[Object tracking records]
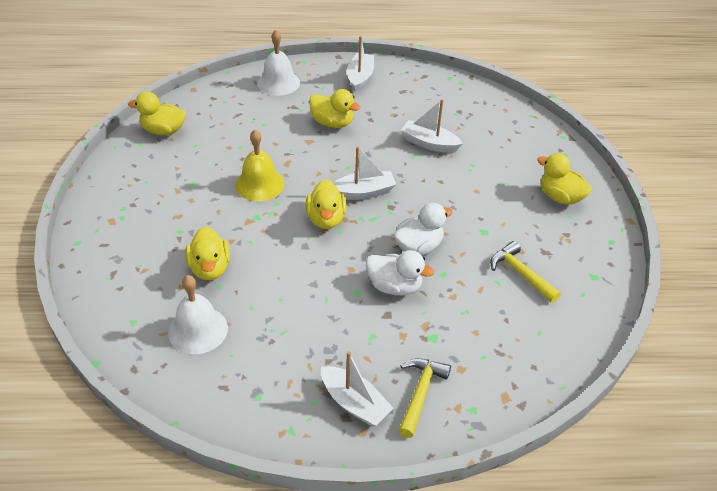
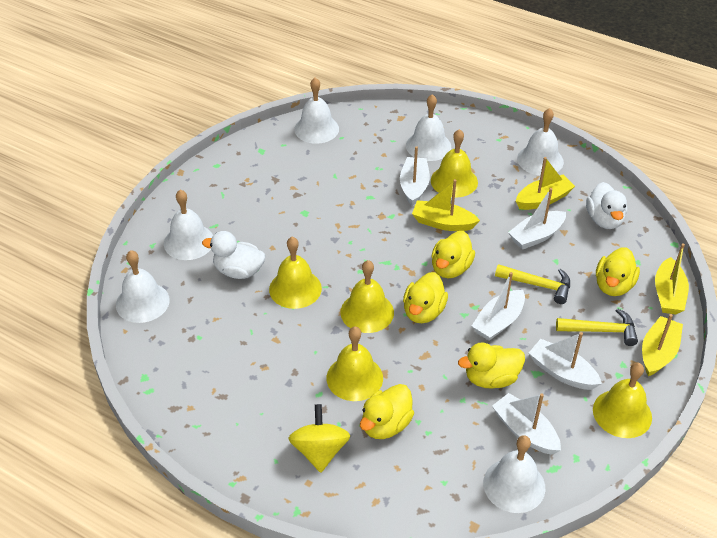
white bell: 2 -> 6
white boat: 4 -> 5
yellow bell: 1 -> 5
yellow boat: 0 -> 4
yellow spinning top: 0 -> 1

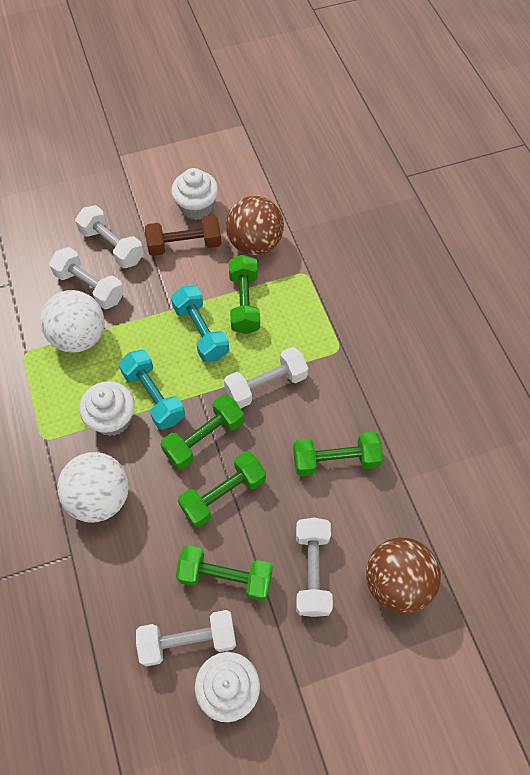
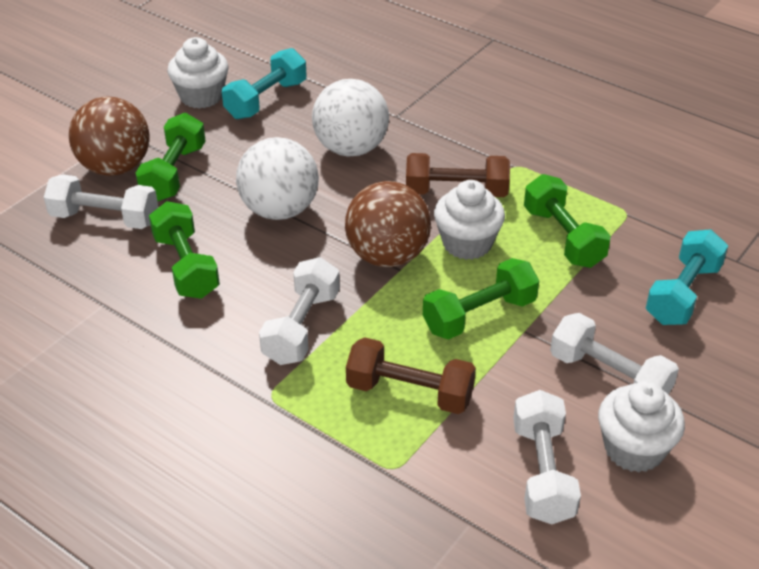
brown dumbbell: 1 -> 2
green dumbbell: 5 -> 4
white dumbbell: 5 -> 4

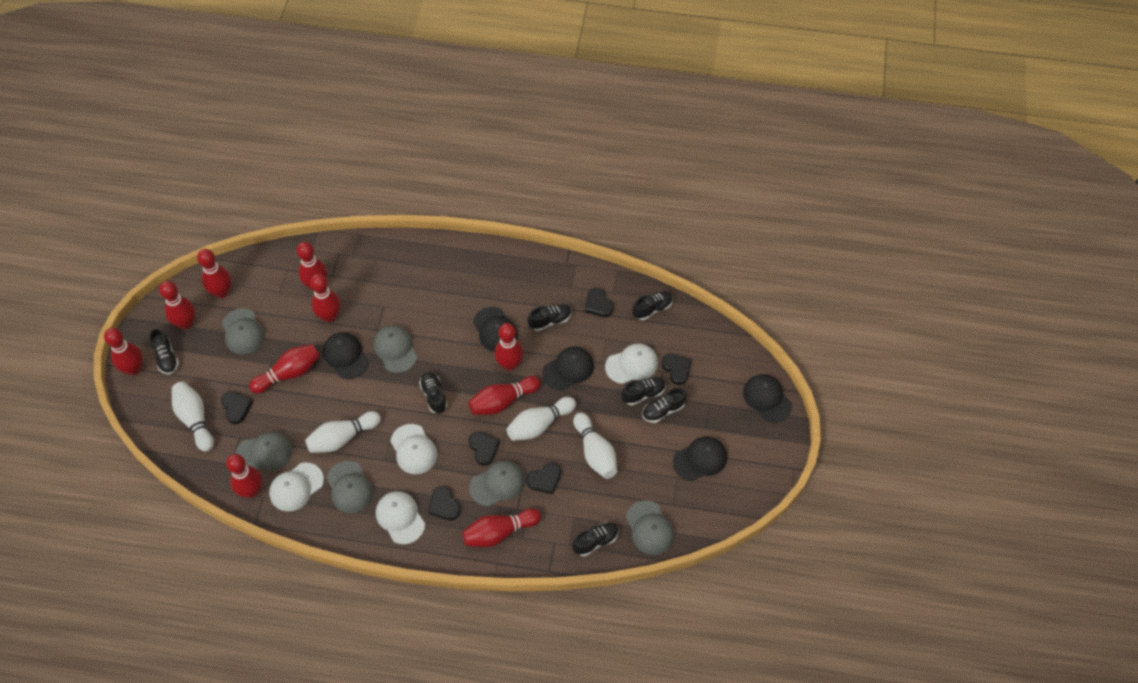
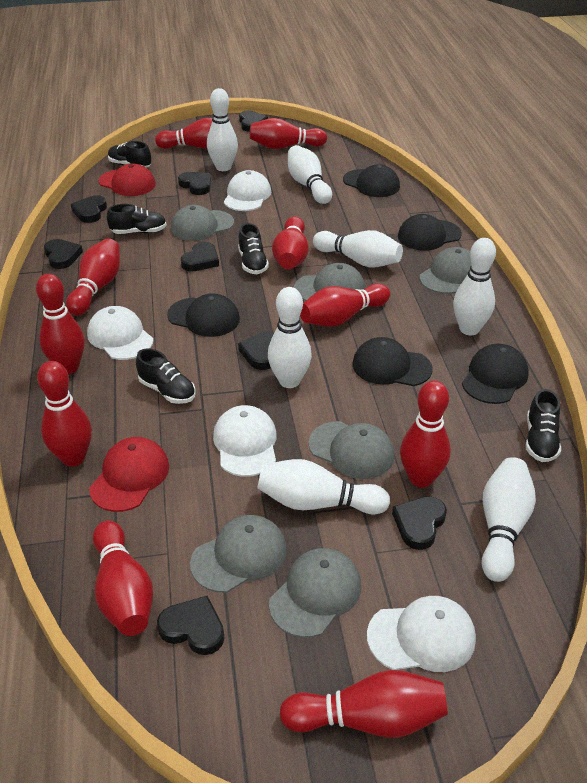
black heart: 6 -> 8
black shoe: 7 -> 5
red cap: 0 -> 2
white bowling pin: 4 -> 7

| EXERCISE DETAILS |
What is needed is an exact transcription of the lines from the one containing "brown dumbbell: 1 -> 2" through the last line of the records above, both included, with no pictures.

| EXPECTED ANSWER |
brown dumbbell: 1 -> 2
green dumbbell: 5 -> 4
white dumbbell: 5 -> 4

black heart: 6 -> 8
black shoe: 7 -> 5
red cap: 0 -> 2
white bowling pin: 4 -> 7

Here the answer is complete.